Your answer must be an exact copy of the entries, containing no images.

───── INPUT ─────

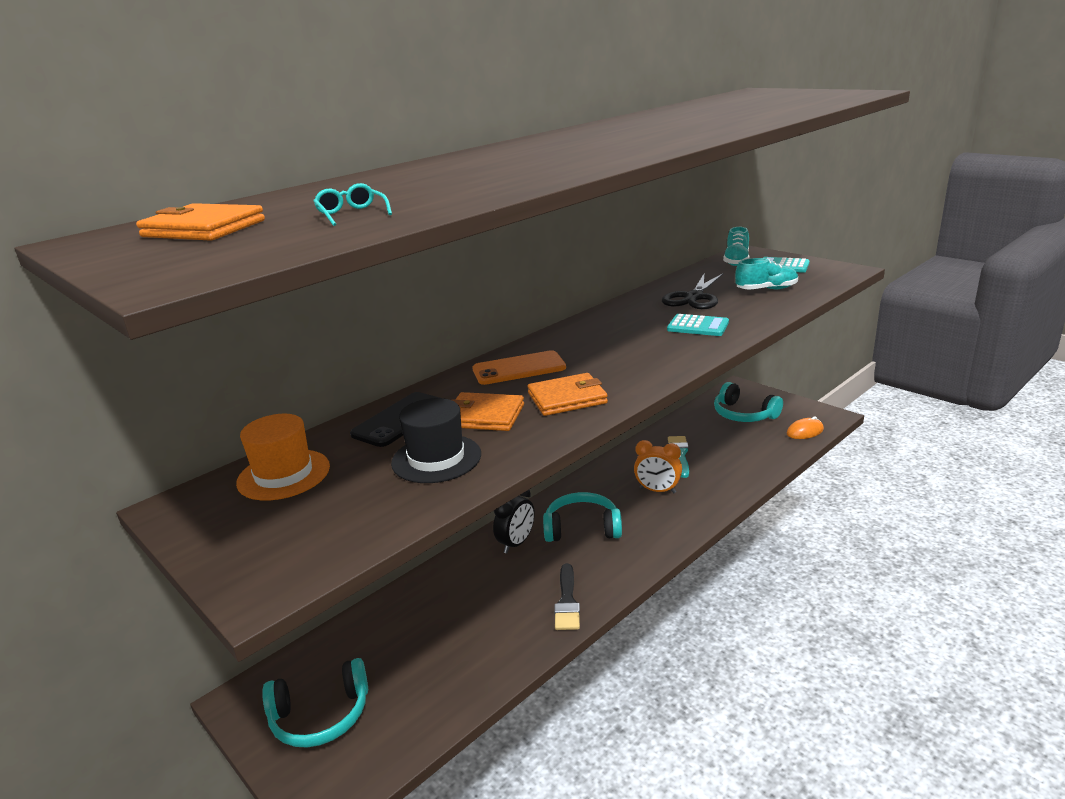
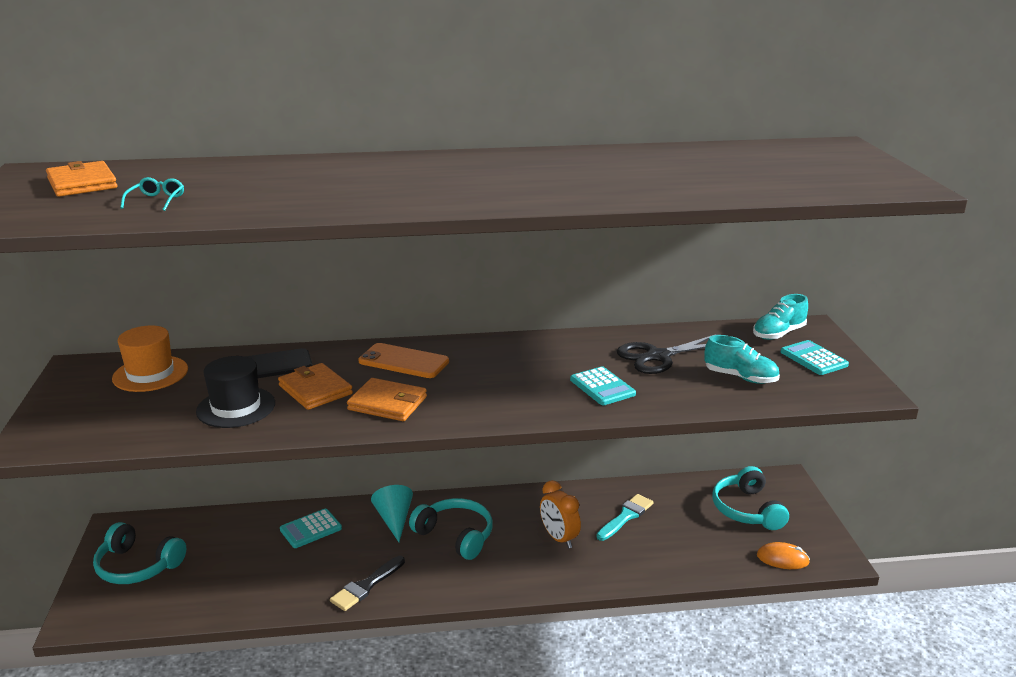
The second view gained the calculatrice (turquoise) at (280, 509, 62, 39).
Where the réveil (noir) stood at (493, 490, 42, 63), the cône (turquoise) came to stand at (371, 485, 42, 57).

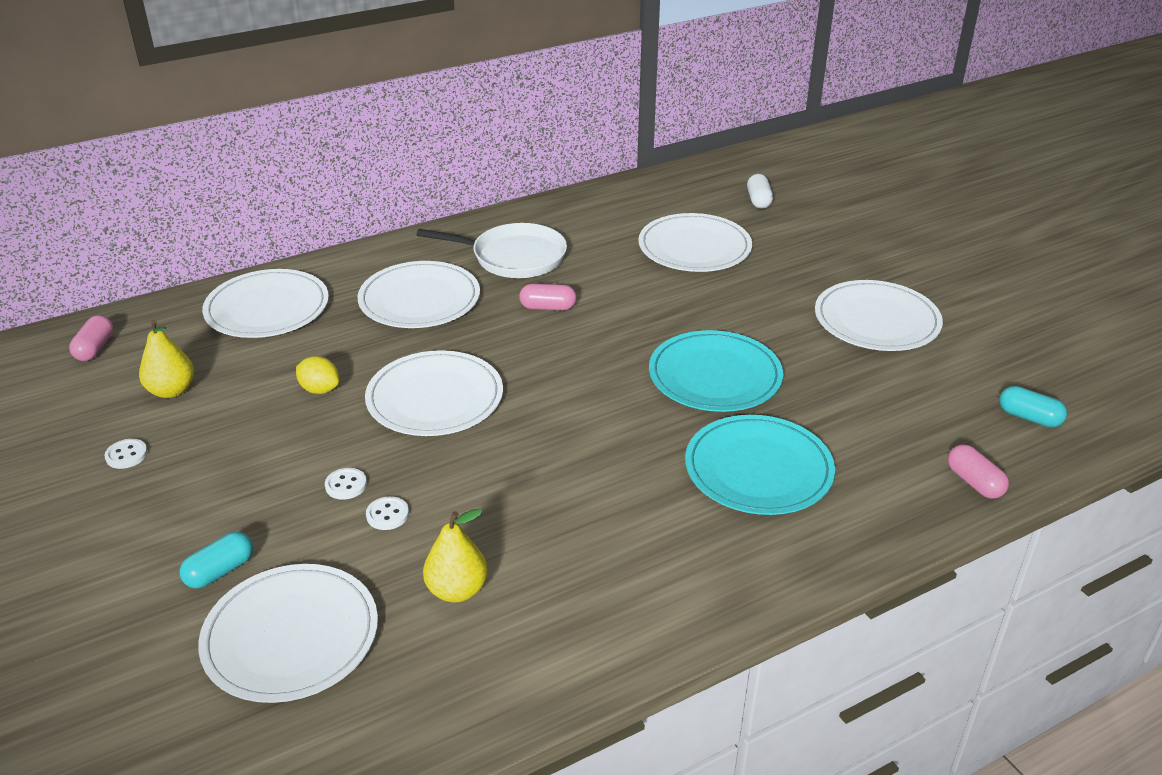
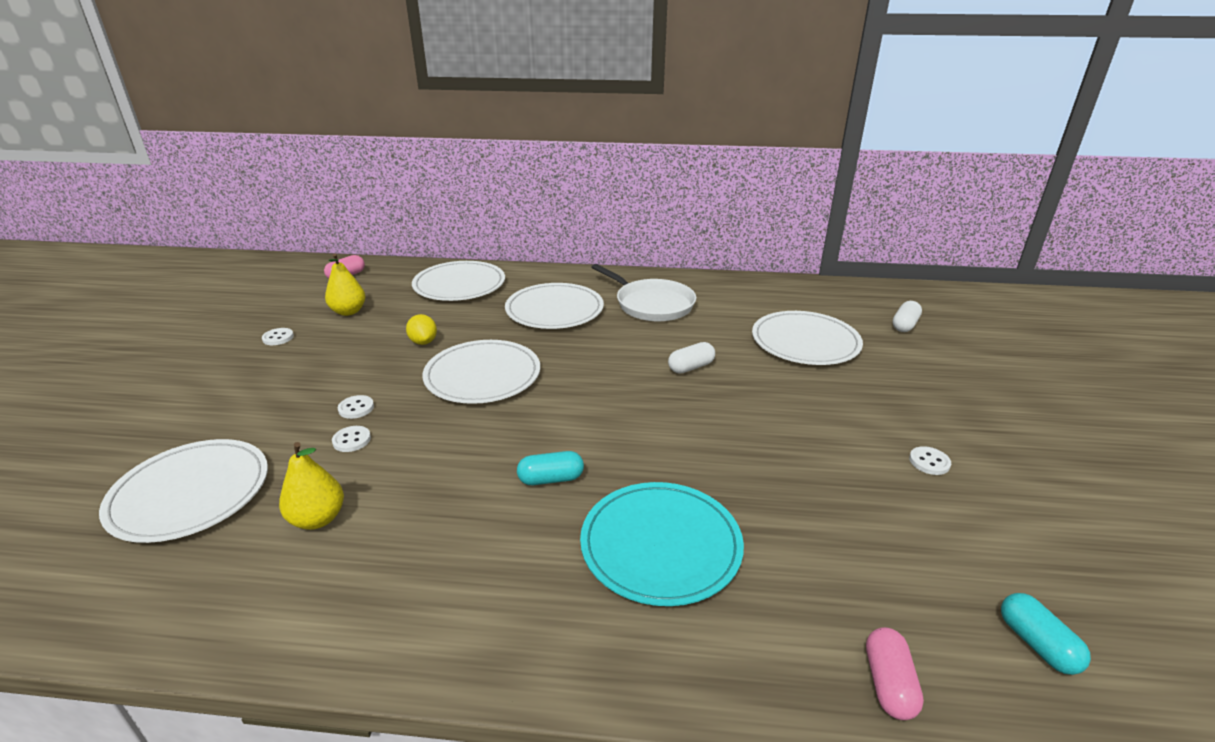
The gélule (turquoise) ended up elsewhere, having gone from (180, 532, 73, 57) to (517, 451, 67, 34).
The second view gained the gélule (blanc) at (668, 342, 47, 31).
Where the assiette (blanc) stood at (815, 280, 128, 71), the bouton (blanc) came to stand at (909, 446, 42, 29).
The second view lost the gélule (rose) at (519, 284, 57, 26).
The second view lost the assiette (turquoise) at (649, 330, 134, 82).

─────

• OUTPUT OF THE TASK:
The second view gained the calculatrice (turquoise) at (280, 509, 62, 39).
Where the réveil (noir) stood at (493, 490, 42, 63), the cône (turquoise) came to stand at (371, 485, 42, 57).

The gélule (turquoise) ended up elsewhere, having gone from (180, 532, 73, 57) to (517, 451, 67, 34).
The second view gained the gélule (blanc) at (668, 342, 47, 31).
Where the assiette (blanc) stood at (815, 280, 128, 71), the bouton (blanc) came to stand at (909, 446, 42, 29).
The second view lost the gélule (rose) at (519, 284, 57, 26).
The second view lost the assiette (turquoise) at (649, 330, 134, 82).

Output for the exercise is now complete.